** Opening SUPPLIED DATA block **

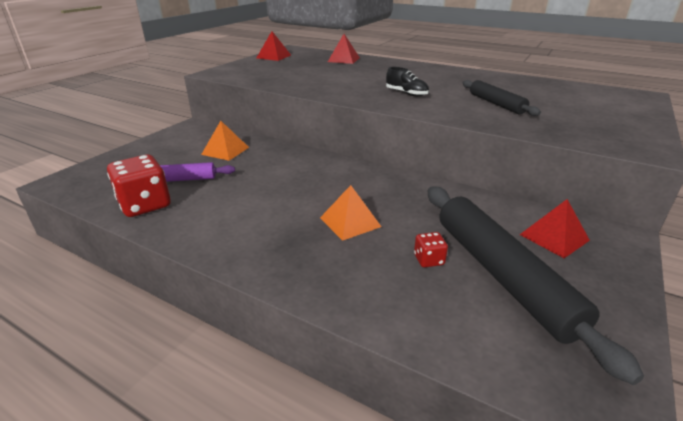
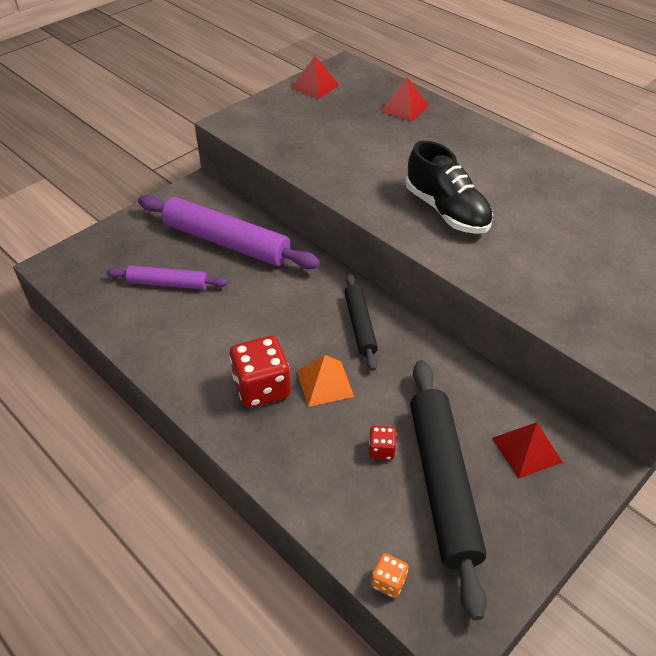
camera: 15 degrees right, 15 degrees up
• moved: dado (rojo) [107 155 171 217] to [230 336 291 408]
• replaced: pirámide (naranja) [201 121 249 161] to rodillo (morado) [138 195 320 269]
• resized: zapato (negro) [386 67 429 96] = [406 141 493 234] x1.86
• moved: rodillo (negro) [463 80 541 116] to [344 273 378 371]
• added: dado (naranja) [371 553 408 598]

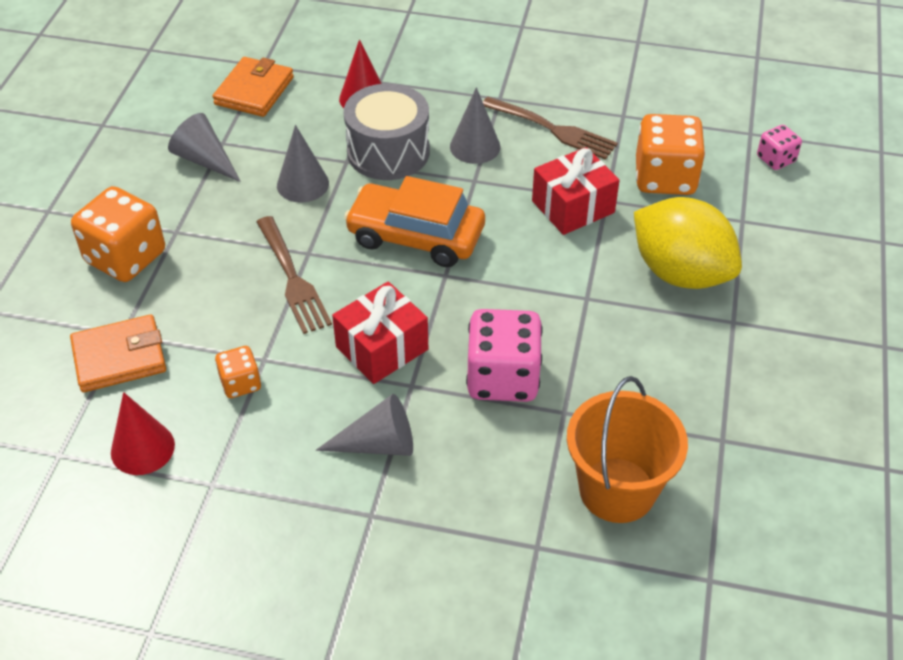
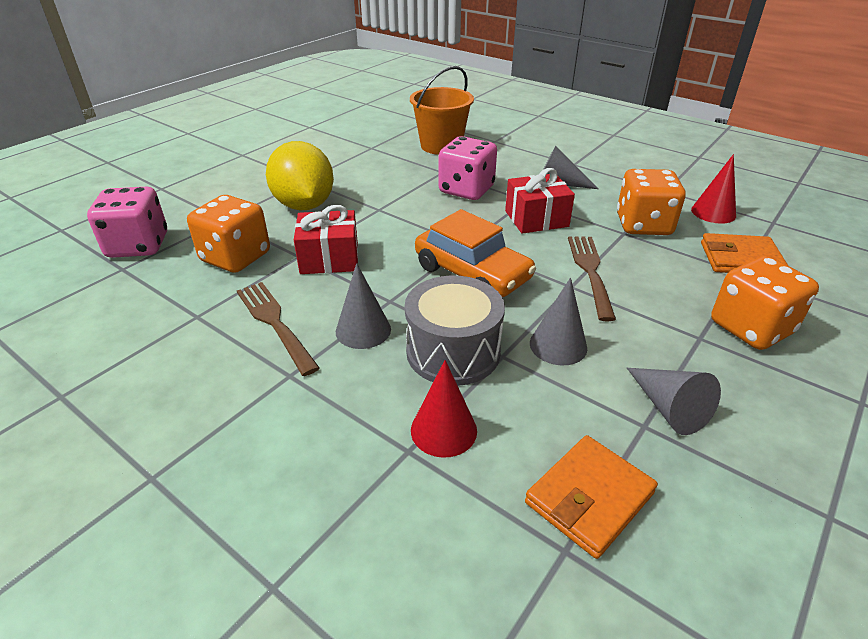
camera: 155 degrees left, 10 degrees down
• resized: dado (naranja) [215 346 261 398] = [617 169 685 235] x1.92
• resized: dado (rosa) [757 125 802 170] = [87 187 167 258] x1.92

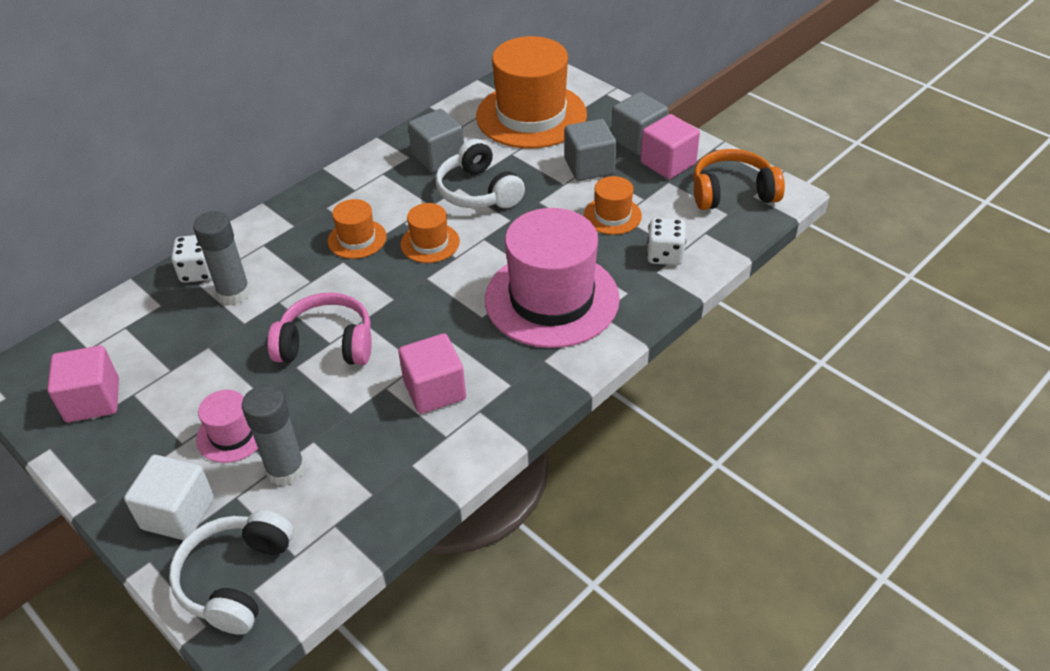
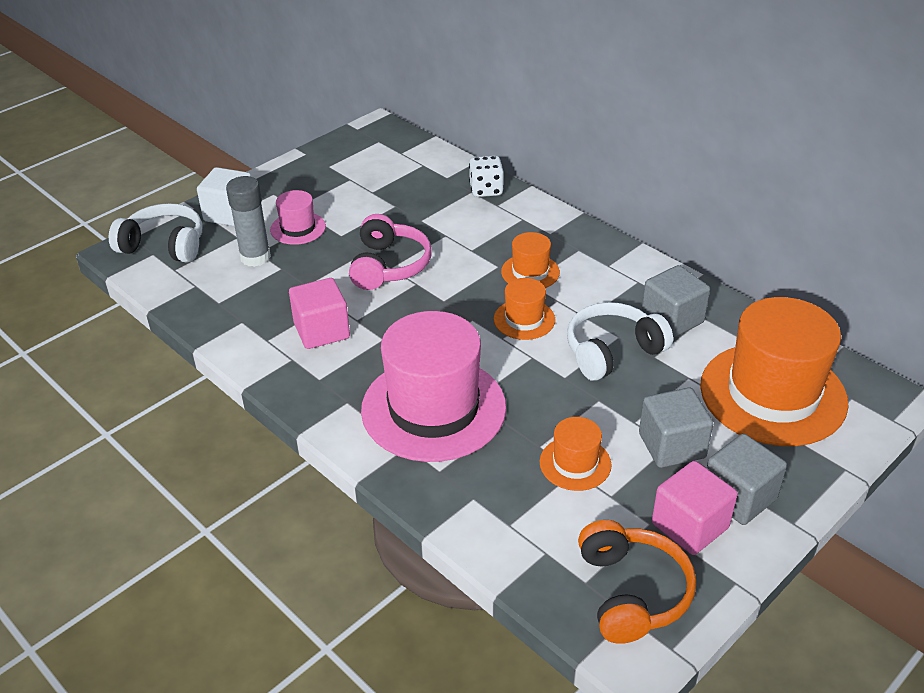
camera: 90 degrees right, 5 degrees down
• removed: cubo (rosa) [47 345 119 422]
• removed: barra de pegamento (gris) [193 211 250 305]
• removed: dado (blanco) [647 218 686 265]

** Closing SUPPLIED DATA block **

### DESCRIPTION OF THE TASK
Reproduce exactly, with nothing added, the lines from the one that contains "camera: 90 degrees right, 5 degrees down" to the end of the data.

### RESPONSE AREA
camera: 90 degrees right, 5 degrees down
• removed: cubo (rosa) [47 345 119 422]
• removed: barra de pegamento (gris) [193 211 250 305]
• removed: dado (blanco) [647 218 686 265]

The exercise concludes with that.